Items listed in a dataset:
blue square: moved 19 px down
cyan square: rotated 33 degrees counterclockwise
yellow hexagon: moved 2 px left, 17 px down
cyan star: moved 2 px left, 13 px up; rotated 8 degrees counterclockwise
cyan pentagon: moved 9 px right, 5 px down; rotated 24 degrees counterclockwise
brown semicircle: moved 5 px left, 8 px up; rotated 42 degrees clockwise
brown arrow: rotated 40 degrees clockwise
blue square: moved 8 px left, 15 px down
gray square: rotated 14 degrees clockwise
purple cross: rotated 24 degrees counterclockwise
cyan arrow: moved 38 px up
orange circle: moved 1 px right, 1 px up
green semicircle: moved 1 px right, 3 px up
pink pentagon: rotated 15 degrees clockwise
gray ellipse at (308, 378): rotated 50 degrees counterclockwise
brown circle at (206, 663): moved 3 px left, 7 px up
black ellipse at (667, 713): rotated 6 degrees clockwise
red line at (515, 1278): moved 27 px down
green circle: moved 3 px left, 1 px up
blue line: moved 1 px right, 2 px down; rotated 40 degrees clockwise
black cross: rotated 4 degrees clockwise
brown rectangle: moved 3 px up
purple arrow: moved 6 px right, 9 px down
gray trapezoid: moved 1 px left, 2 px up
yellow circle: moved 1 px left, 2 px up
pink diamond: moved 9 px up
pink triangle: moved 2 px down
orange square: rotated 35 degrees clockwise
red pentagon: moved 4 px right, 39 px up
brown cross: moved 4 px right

Problem to solve
Copy these rows word for word, every one of them.

Written solution
blue square: moved 19 px down
cyan square: rotated 33 degrees counterclockwise
yellow hexagon: moved 2 px left, 17 px down
cyan star: moved 2 px left, 13 px up; rotated 8 degrees counterclockwise
cyan pentagon: moved 9 px right, 5 px down; rotated 24 degrees counterclockwise
brown semicircle: moved 5 px left, 8 px up; rotated 42 degrees clockwise
brown arrow: rotated 40 degrees clockwise
blue square: moved 8 px left, 15 px down
gray square: rotated 14 degrees clockwise
purple cross: rotated 24 degrees counterclockwise
cyan arrow: moved 38 px up
orange circle: moved 1 px right, 1 px up
green semicircle: moved 1 px right, 3 px up
pink pentagon: rotated 15 degrees clockwise
gray ellipse at (308, 378): rotated 50 degrees counterclockwise
brown circle at (206, 663): moved 3 px left, 7 px up
black ellipse at (667, 713): rotated 6 degrees clockwise
red line at (515, 1278): moved 27 px down
green circle: moved 3 px left, 1 px up
blue line: moved 1 px right, 2 px down; rotated 40 degrees clockwise
black cross: rotated 4 degrees clockwise
brown rectangle: moved 3 px up
purple arrow: moved 6 px right, 9 px down
gray trapezoid: moved 1 px left, 2 px up
yellow circle: moved 1 px left, 2 px up
pink diamond: moved 9 px up
pink triangle: moved 2 px down
orange square: rotated 35 degrees clockwise
red pentagon: moved 4 px right, 39 px up
brown cross: moved 4 px right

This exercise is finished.